● Exercise material:

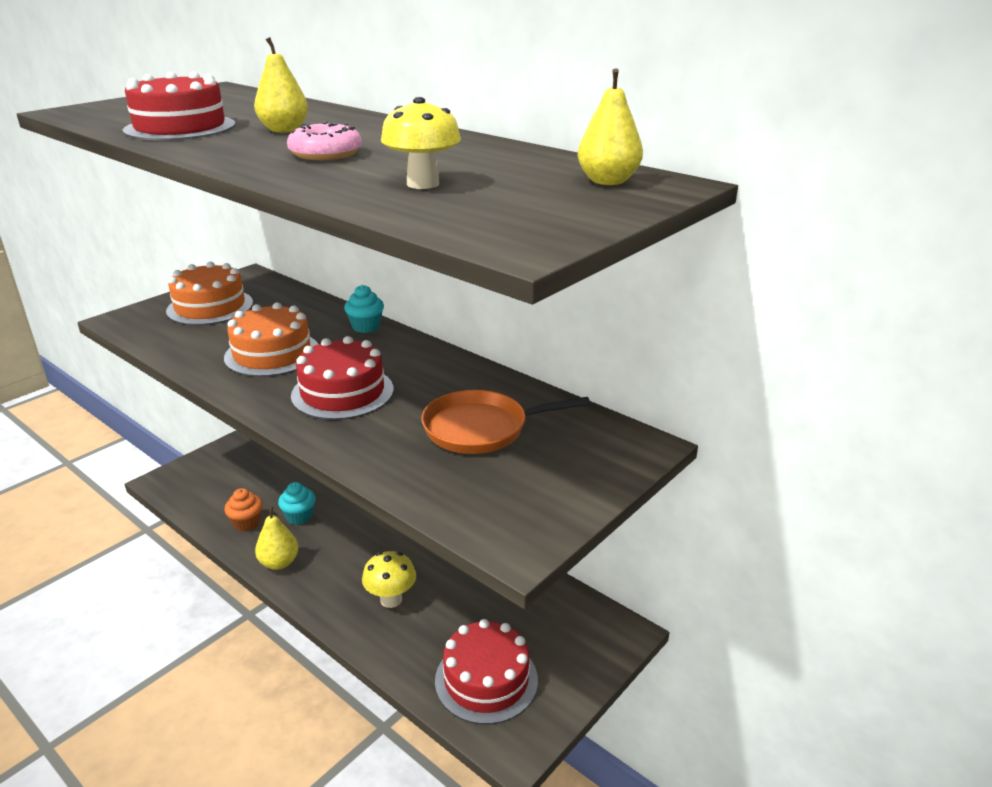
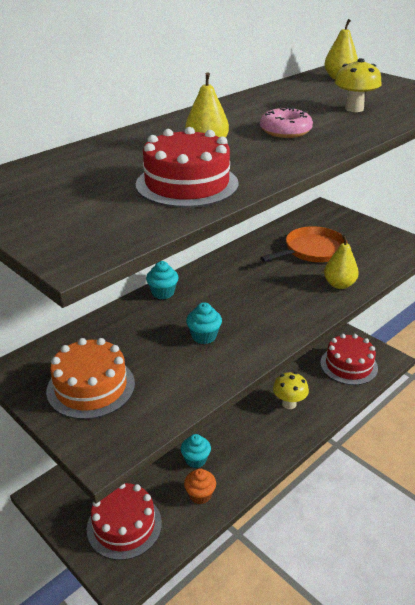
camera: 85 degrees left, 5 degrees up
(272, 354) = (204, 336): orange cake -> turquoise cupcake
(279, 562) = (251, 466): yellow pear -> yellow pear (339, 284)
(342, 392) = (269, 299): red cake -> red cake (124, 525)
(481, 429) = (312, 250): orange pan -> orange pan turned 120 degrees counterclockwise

● What you have to do:
Copy out every line of the material above that mentions the word "degrees".

● Reply:
camera: 85 degrees left, 5 degrees up
(481, 429) = (312, 250): orange pan -> orange pan turned 120 degrees counterclockwise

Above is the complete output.